*** Block opens ***
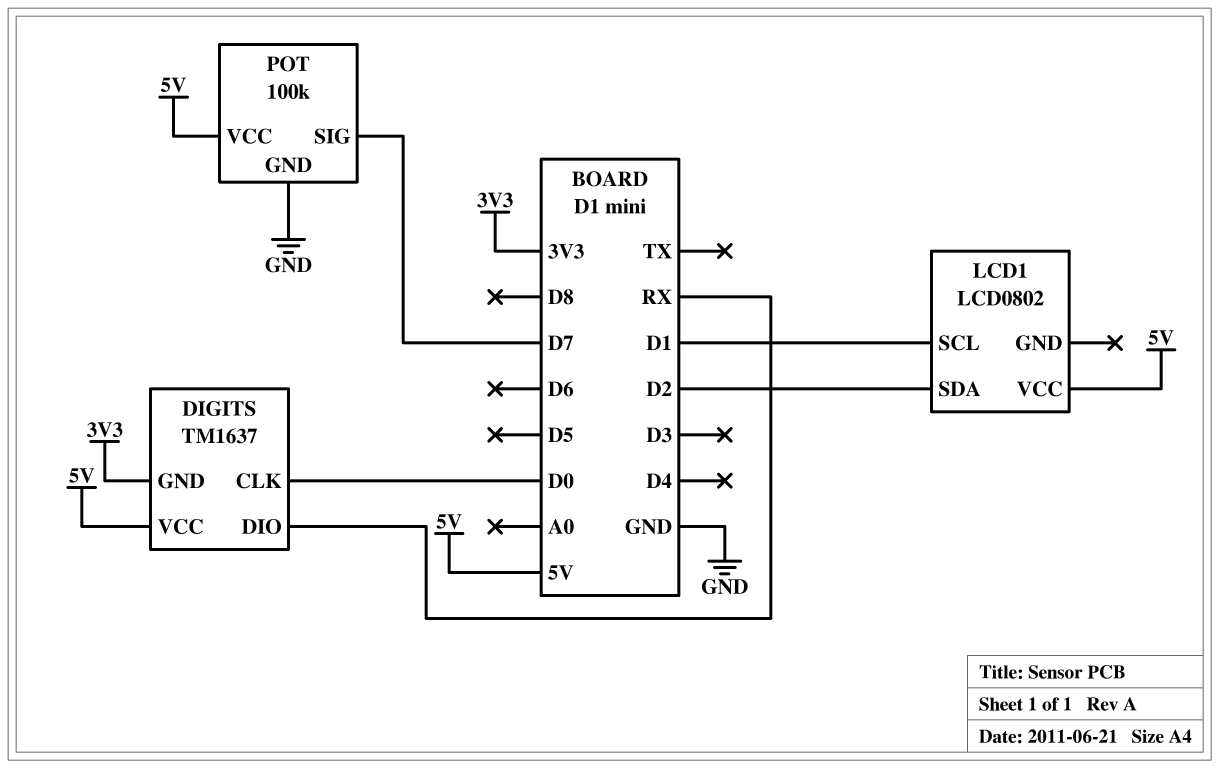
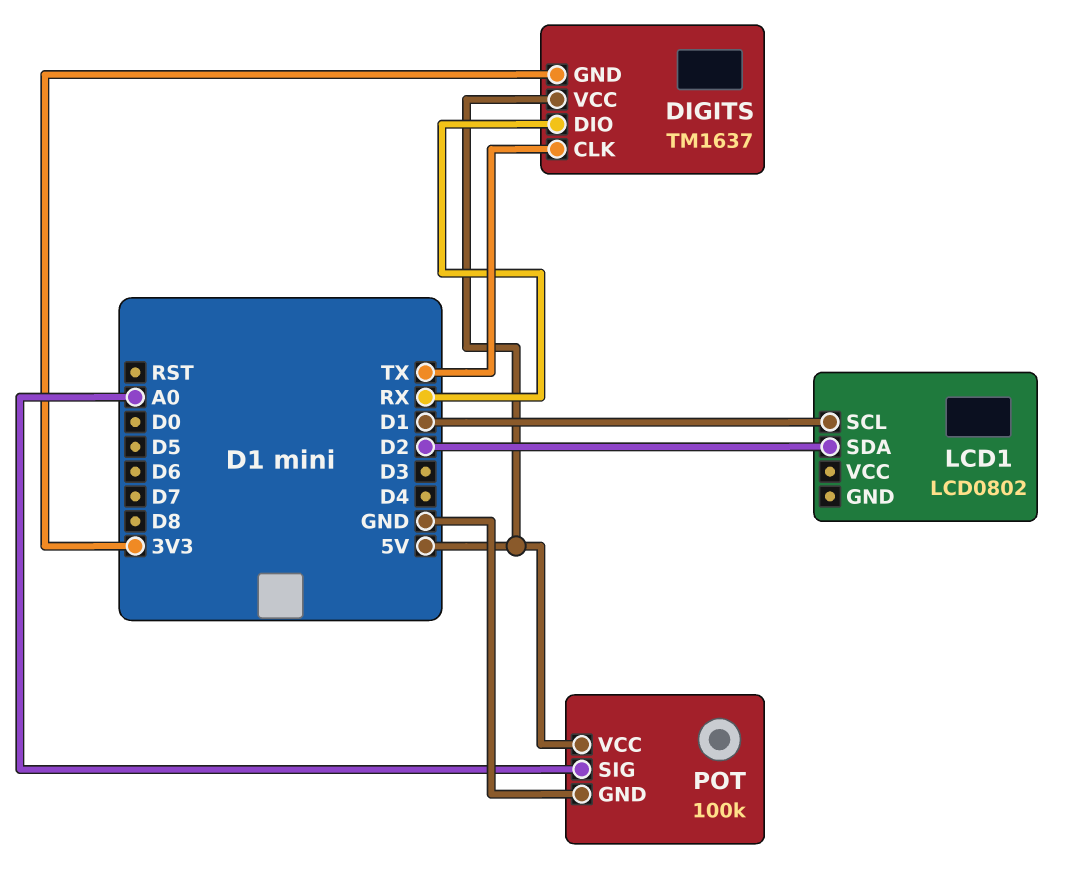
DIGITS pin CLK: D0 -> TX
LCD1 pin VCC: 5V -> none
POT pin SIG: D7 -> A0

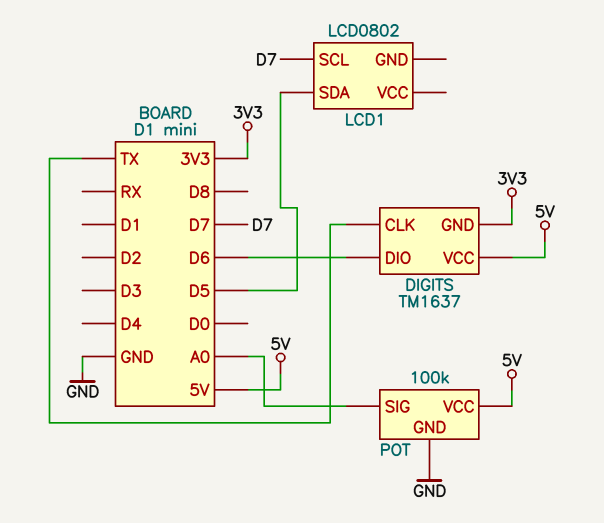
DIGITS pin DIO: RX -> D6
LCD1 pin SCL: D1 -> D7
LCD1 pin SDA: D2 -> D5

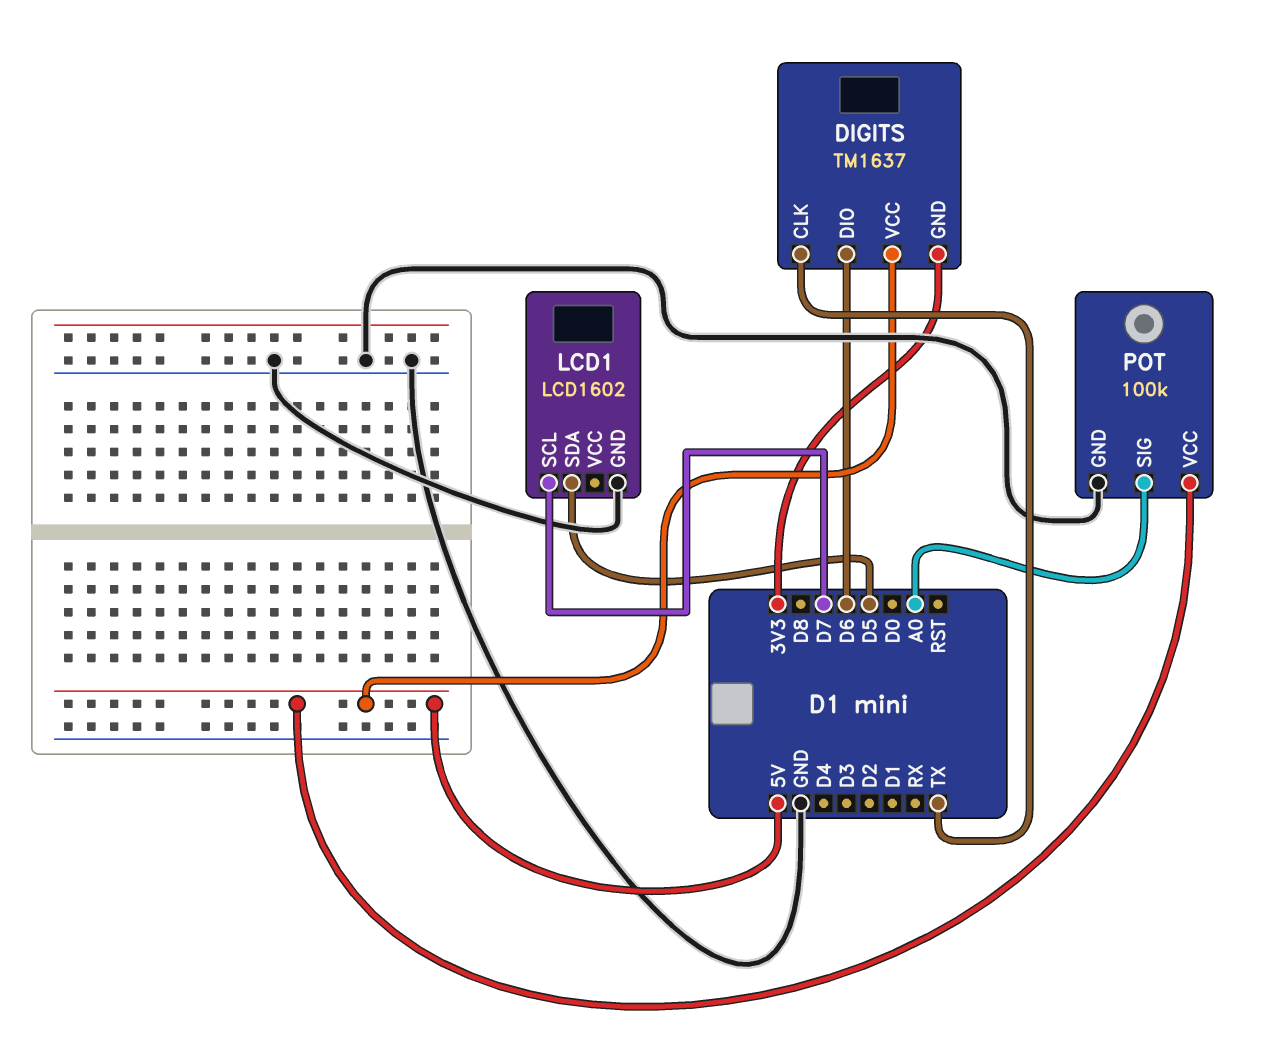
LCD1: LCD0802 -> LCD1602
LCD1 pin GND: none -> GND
*** Block closes ***
*** Block opens ***
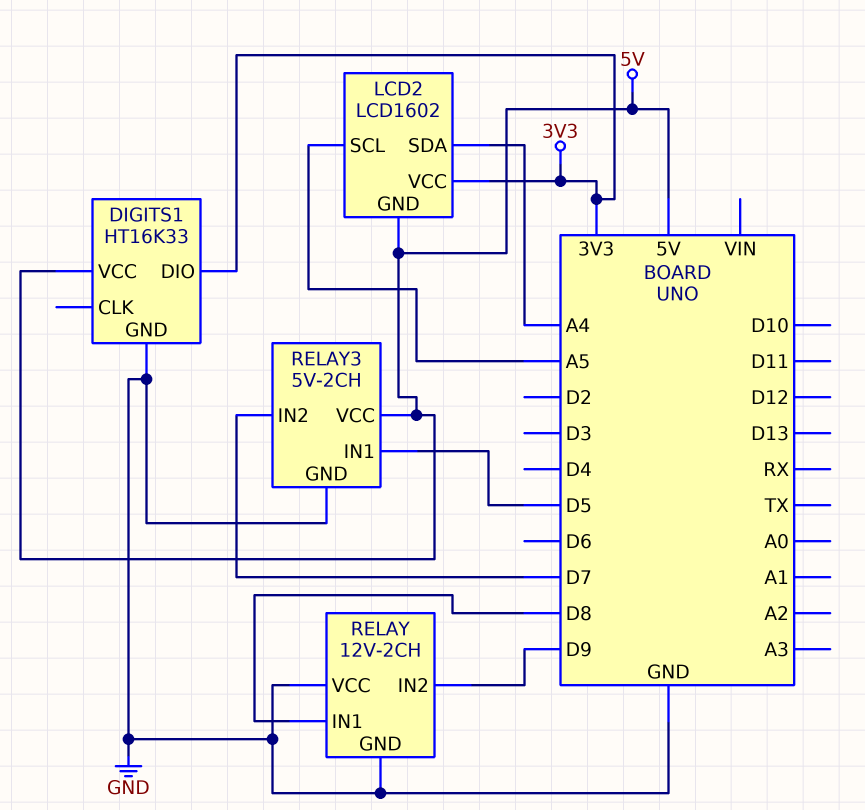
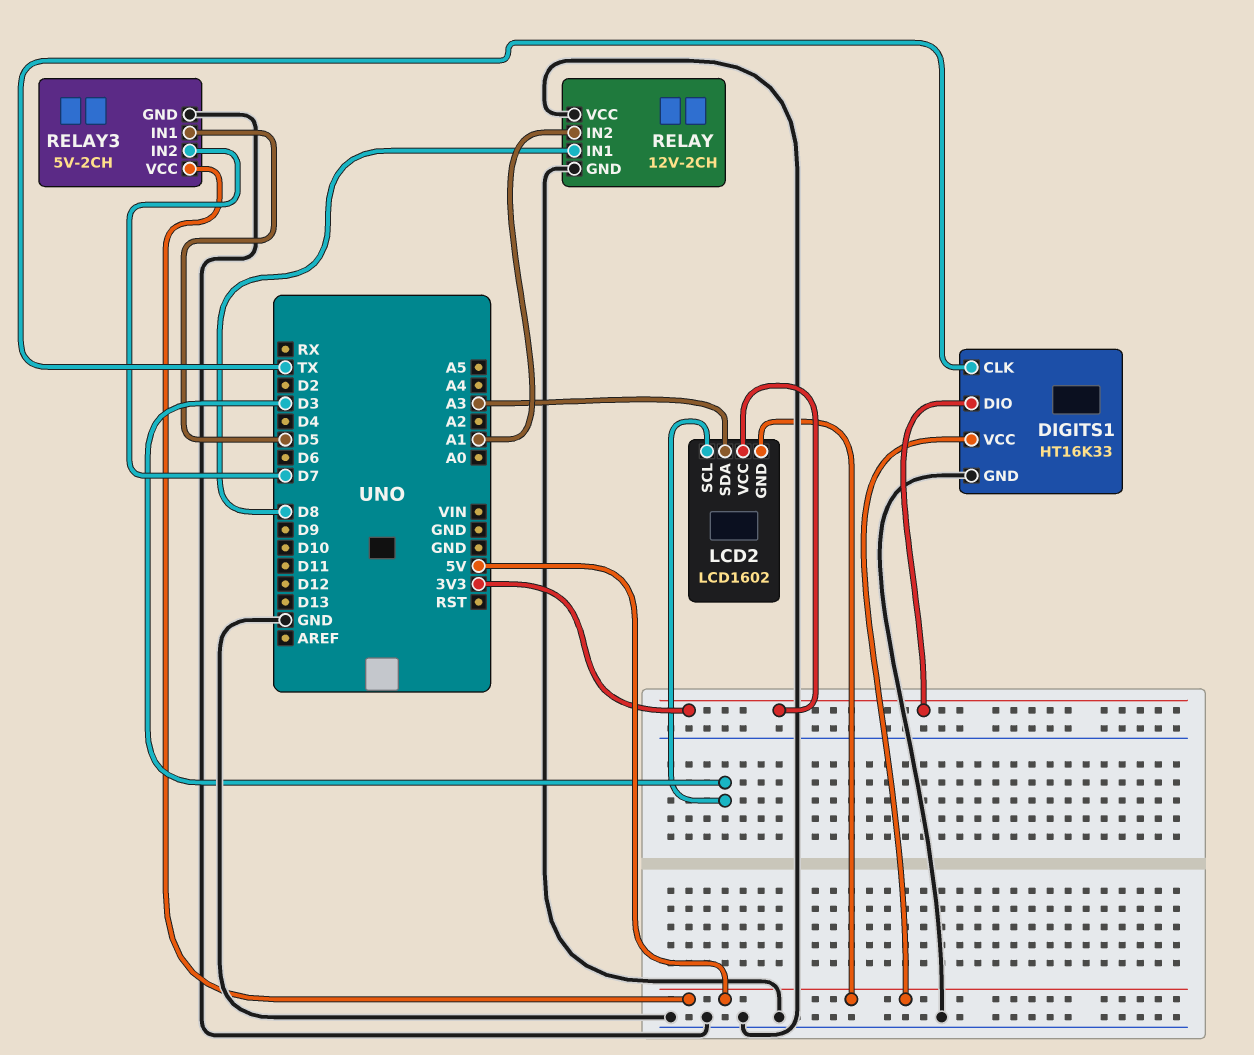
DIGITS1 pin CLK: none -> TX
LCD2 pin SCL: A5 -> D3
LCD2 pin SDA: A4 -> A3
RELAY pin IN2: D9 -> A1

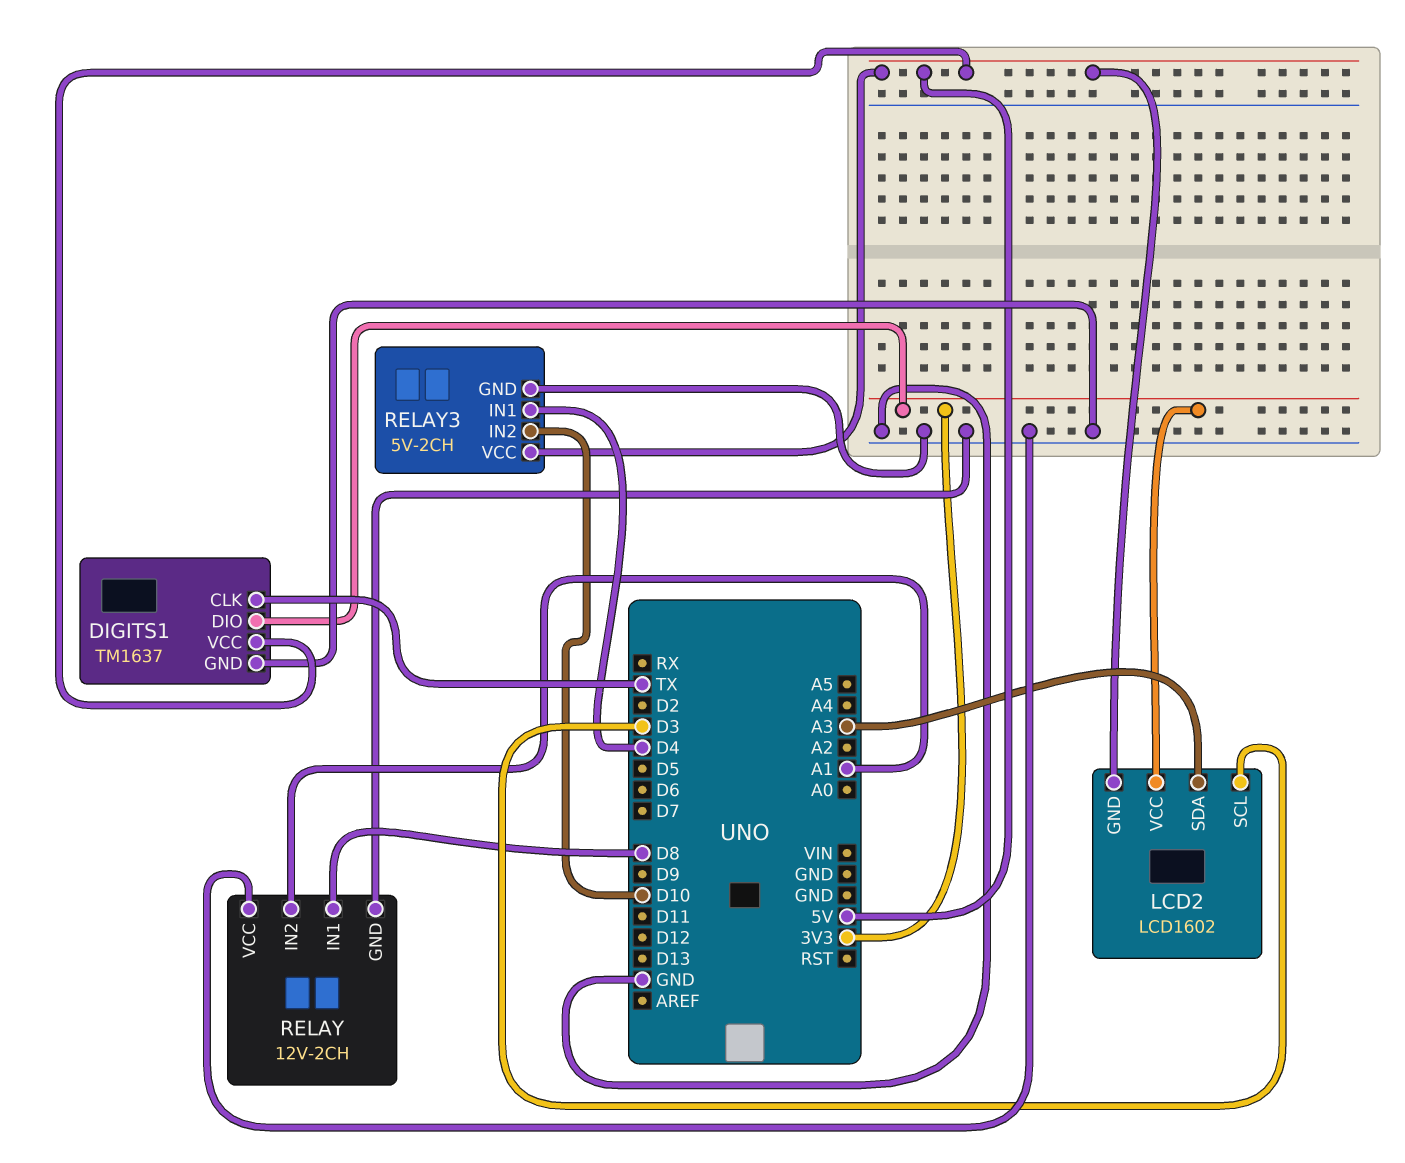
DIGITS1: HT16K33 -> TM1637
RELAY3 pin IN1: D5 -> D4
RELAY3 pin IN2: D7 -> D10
*** Block closes ***
■ **Action item**
The reply should hold only the lines of the listing above starting at the line containing "DIGITS1: HT16K33 -> TM1637" and ending at the line containing "RELAY3 pin IN2: D7 -> D10", exactly as written.

■ **Exercise solution**
DIGITS1: HT16K33 -> TM1637
RELAY3 pin IN1: D5 -> D4
RELAY3 pin IN2: D7 -> D10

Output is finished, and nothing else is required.